> [EXERCISE GOAL]:
Search the data below for the word "domino" and report how many lines contain it, with no added words.

> [PROVIDED DATA]:
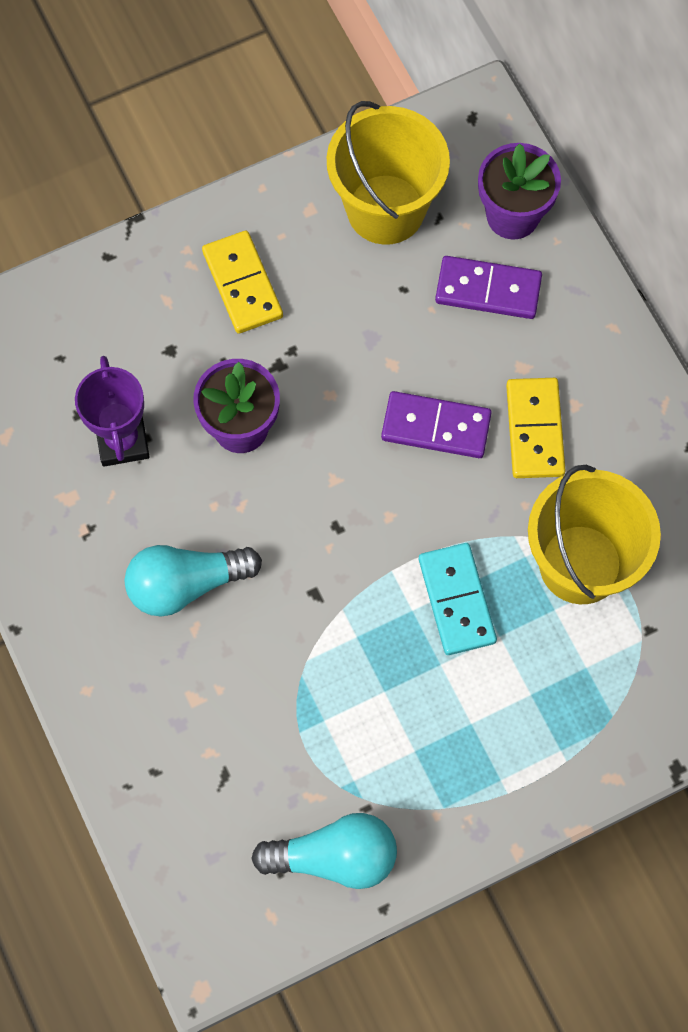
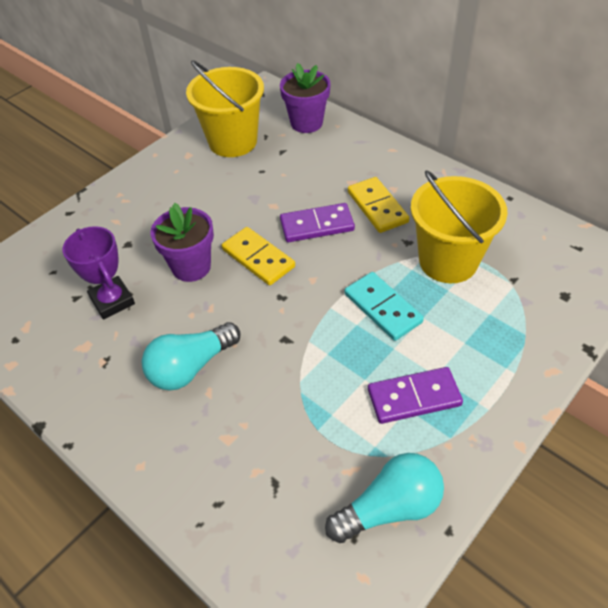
camera: 20 degrees left, 20 degrees down
(242, 284) = (161, 199): yellow domino -> yellow domino (258, 258)
(488, 290) = (311, 156): purple domino -> purple domino (414, 397)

> [SOLUTION TO THE EXERCISE]:
2